Object state change records:

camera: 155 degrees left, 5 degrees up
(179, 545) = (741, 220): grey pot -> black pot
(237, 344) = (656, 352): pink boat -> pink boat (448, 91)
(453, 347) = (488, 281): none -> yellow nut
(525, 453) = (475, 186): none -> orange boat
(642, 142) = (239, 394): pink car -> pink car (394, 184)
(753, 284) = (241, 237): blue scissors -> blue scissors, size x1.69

- [Problem to solve] Repeat each record in full; every line must match exactly.

- [Expected output]
camera: 155 degrees left, 5 degrees up
(179, 545) = (741, 220): grey pot -> black pot
(237, 344) = (656, 352): pink boat -> pink boat (448, 91)
(453, 347) = (488, 281): none -> yellow nut
(525, 453) = (475, 186): none -> orange boat
(642, 142) = (239, 394): pink car -> pink car (394, 184)
(753, 284) = (241, 237): blue scissors -> blue scissors, size x1.69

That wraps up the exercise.